### ACTION ITEM
Report each line of the entries below that has the word "button" in it.

### MATERIAL PROVIDED
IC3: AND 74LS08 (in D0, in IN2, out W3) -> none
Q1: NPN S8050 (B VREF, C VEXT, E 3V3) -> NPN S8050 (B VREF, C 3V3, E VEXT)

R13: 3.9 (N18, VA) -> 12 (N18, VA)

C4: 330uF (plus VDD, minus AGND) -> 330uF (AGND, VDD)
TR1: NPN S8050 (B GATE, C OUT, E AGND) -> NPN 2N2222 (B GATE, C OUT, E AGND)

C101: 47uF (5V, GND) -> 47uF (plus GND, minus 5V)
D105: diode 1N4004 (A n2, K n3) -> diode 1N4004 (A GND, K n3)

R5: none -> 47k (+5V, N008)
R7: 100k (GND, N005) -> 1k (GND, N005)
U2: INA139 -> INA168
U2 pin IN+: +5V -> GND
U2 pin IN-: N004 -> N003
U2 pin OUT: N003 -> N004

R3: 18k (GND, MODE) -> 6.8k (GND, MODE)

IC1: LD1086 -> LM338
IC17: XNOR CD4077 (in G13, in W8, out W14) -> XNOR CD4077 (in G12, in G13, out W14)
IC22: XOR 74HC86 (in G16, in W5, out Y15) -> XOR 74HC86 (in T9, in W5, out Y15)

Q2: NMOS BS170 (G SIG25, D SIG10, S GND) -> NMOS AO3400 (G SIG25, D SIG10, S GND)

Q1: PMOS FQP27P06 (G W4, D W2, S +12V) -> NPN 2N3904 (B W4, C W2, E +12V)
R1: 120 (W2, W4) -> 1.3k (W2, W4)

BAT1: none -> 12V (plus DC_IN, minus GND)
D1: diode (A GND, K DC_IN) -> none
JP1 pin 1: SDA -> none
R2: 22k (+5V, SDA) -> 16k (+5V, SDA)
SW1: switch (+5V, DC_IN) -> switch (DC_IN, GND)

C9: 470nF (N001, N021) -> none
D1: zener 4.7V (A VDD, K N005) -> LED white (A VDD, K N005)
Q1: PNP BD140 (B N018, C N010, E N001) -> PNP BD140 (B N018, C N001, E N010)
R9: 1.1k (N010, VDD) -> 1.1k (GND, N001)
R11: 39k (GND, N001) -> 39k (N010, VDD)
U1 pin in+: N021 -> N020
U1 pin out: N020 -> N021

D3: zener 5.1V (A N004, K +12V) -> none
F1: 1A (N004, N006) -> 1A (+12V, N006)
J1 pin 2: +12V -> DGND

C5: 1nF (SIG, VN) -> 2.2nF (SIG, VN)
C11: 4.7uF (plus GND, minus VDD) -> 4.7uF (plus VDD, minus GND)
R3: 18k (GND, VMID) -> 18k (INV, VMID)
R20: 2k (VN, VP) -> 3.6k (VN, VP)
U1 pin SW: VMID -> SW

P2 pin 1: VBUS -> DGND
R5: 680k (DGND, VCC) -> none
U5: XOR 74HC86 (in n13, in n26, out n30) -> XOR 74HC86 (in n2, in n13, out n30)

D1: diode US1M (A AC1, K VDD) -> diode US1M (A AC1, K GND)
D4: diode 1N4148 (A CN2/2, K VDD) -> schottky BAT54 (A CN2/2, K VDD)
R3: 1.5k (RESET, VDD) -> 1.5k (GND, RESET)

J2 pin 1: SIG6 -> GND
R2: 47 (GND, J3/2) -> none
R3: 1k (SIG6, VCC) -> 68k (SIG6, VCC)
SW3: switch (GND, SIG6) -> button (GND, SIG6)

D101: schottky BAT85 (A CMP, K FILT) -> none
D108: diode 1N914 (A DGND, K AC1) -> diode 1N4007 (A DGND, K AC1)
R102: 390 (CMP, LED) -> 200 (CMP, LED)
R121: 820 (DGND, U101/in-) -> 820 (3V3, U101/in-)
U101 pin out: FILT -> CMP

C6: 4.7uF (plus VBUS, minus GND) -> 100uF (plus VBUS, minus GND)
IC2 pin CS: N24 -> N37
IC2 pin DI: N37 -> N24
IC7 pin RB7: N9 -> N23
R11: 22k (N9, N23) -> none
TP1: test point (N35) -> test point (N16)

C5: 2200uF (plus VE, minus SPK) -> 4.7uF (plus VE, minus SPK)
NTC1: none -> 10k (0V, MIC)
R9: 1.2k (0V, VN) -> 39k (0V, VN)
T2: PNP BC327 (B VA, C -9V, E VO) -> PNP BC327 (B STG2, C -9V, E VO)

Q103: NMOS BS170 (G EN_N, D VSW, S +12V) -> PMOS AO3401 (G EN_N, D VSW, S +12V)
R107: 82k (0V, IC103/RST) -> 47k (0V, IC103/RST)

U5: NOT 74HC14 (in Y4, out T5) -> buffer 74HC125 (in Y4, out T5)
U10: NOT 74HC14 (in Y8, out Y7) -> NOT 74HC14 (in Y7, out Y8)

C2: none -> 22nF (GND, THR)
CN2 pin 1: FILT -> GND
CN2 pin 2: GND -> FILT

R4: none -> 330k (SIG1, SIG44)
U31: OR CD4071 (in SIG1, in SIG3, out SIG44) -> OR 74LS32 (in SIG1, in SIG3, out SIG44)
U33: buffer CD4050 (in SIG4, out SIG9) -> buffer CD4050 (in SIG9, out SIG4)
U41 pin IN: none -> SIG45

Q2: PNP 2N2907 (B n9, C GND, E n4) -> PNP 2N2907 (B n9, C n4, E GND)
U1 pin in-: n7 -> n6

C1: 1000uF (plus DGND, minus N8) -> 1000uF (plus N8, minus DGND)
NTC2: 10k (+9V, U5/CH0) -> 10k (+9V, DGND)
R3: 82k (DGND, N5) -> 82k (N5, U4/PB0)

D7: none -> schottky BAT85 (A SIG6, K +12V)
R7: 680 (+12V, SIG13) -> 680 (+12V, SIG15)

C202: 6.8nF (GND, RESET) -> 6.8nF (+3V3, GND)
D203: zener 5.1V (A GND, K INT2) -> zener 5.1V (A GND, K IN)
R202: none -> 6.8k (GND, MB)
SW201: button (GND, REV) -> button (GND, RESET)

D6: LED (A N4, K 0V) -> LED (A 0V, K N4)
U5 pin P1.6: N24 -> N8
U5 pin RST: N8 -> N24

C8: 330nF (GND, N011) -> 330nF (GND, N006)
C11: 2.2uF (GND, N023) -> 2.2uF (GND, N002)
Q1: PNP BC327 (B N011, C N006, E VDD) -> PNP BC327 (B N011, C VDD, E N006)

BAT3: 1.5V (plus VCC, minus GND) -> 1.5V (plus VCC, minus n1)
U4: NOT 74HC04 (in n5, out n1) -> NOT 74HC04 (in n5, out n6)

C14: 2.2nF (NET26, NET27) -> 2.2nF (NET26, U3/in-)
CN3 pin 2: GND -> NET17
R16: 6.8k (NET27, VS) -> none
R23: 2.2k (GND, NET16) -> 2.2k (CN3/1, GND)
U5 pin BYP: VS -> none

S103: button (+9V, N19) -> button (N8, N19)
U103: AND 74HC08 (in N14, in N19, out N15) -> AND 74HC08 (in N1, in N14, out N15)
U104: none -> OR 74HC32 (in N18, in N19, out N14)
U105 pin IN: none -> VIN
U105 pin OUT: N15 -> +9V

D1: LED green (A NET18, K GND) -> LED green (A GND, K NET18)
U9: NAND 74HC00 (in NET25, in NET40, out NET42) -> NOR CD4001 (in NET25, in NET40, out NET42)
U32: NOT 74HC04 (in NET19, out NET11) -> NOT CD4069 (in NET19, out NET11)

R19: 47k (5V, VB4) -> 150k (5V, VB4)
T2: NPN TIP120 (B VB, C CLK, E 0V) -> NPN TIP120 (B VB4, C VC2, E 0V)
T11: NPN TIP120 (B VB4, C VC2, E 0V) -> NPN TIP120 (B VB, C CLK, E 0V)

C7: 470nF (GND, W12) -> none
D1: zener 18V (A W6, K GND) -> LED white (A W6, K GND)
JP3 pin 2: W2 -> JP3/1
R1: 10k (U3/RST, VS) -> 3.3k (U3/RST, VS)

### THE COMPLETED TASK
SW3: switch (GND, SIG6) -> button (GND, SIG6)
SW201: button (GND, REV) -> button (GND, RESET)
S103: button (+9V, N19) -> button (N8, N19)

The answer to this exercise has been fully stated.